INPUT DATA -
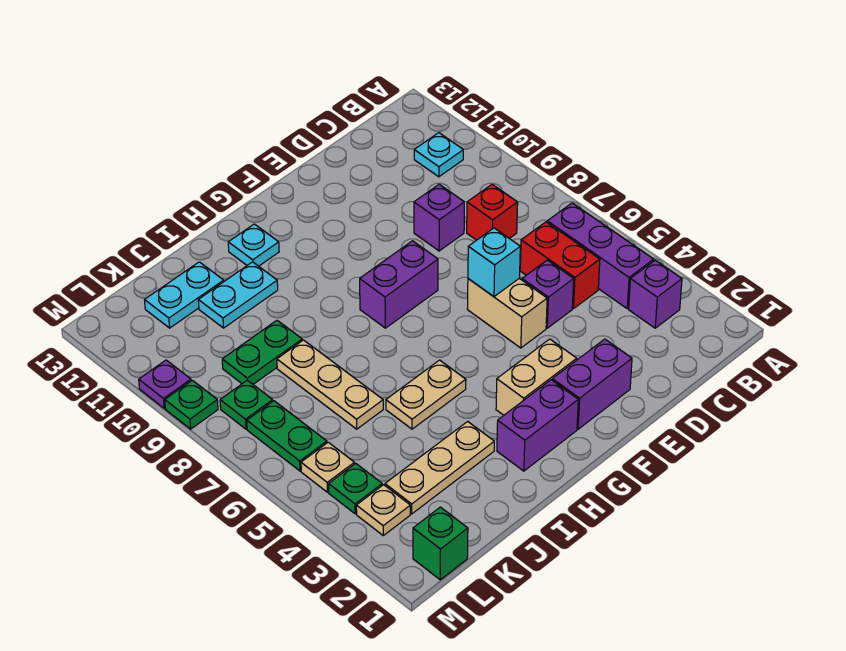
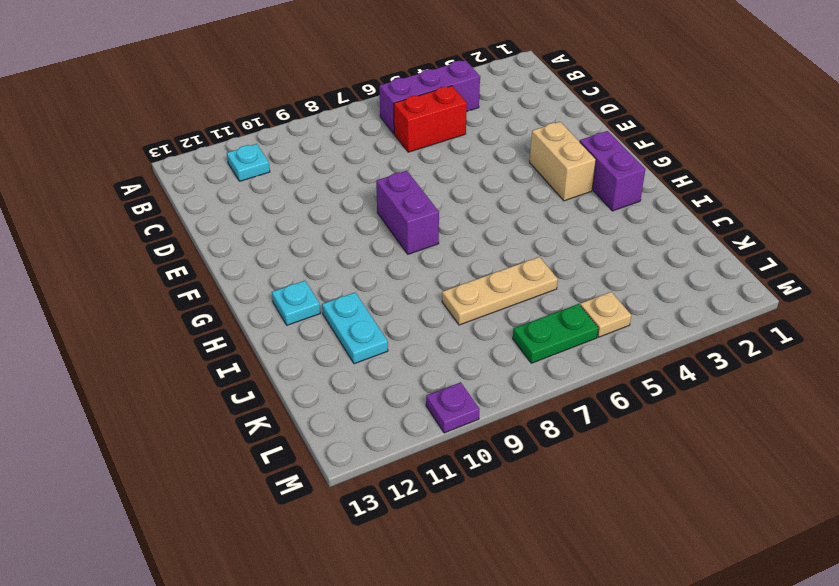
none -> purple brick B3 level 1
none -> red brick C8 level 1
none -> purple brick D5 level 1

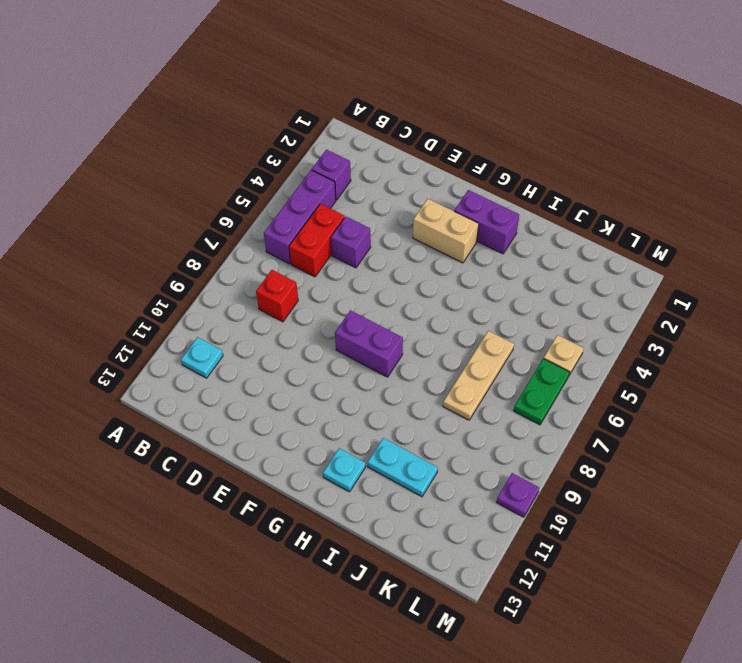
none -> purple brick D9 level 1
none -> purple brick E2:F2 level 1
none -> tan brick E5:E6 level 1

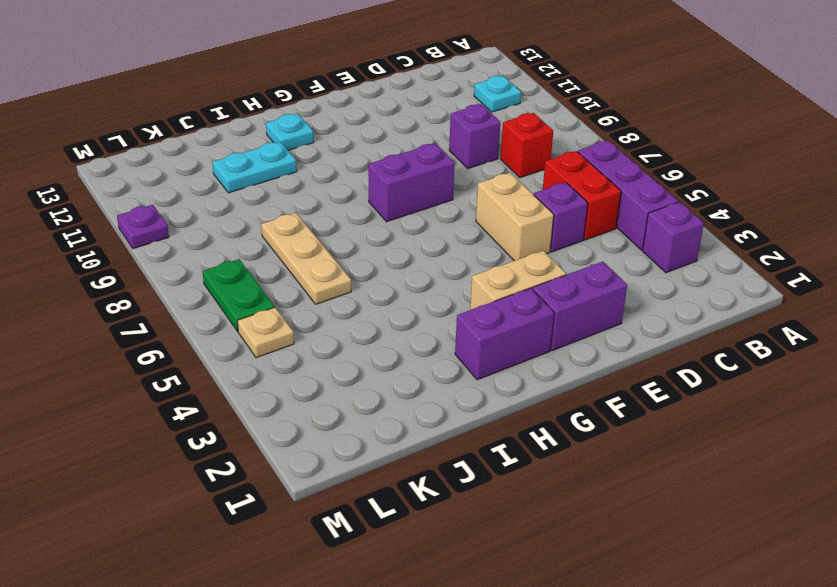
none -> tan plate H5:I5 level 1
none -> tan plate I3:K3 level 1
none -> green plate J9:K9 level 1

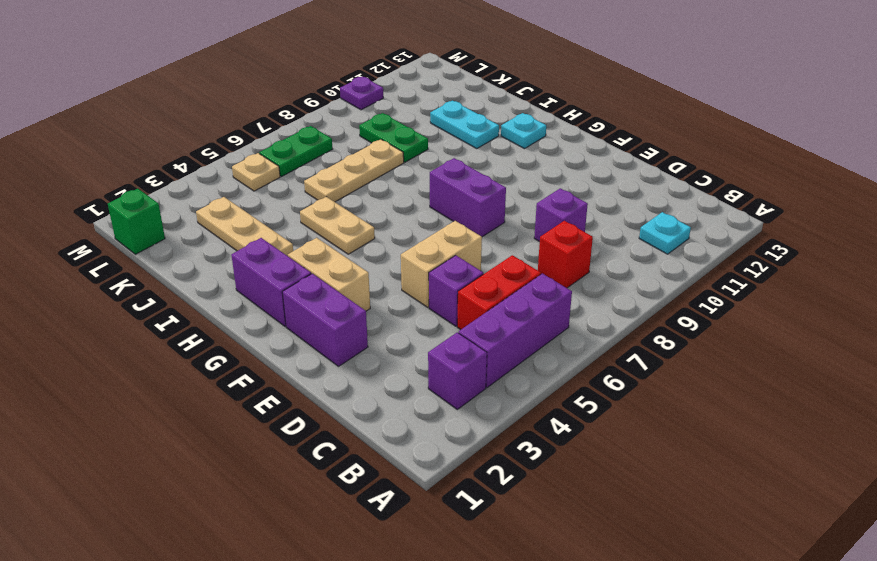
none -> cyan plate J12:K12 level 1
none -> tan plate L3 level 1
none -> green plate L4 level 1

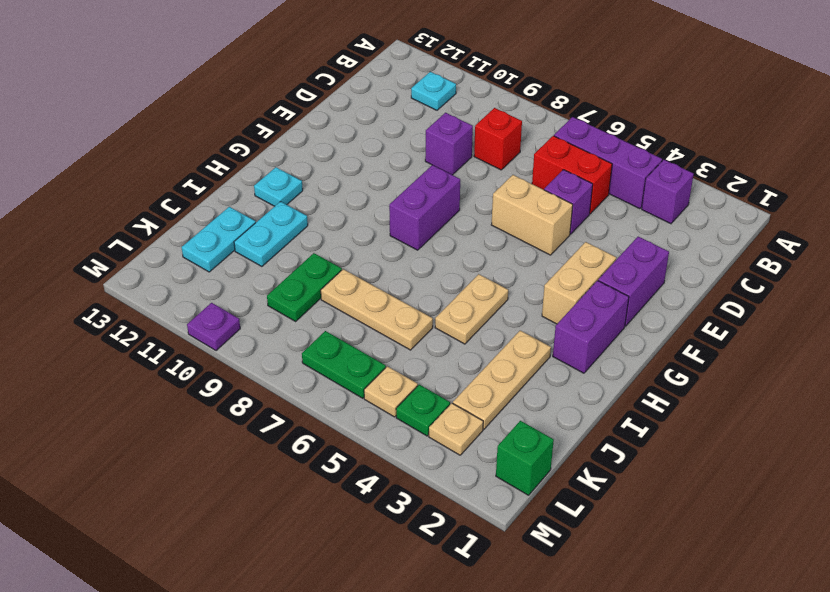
none -> green plate L8 level 1
none -> green plate M9 level 1
none -> cyan brick E6 level 2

WORK ORDER - From the entries above, pull out each line that includes "brick".

RESULT OF THE TASK -
none -> purple brick B3 level 1
none -> red brick C8 level 1
none -> purple brick D5 level 1
none -> purple brick D9 level 1
none -> purple brick E2:F2 level 1
none -> tan brick E5:E6 level 1
none -> cyan brick E6 level 2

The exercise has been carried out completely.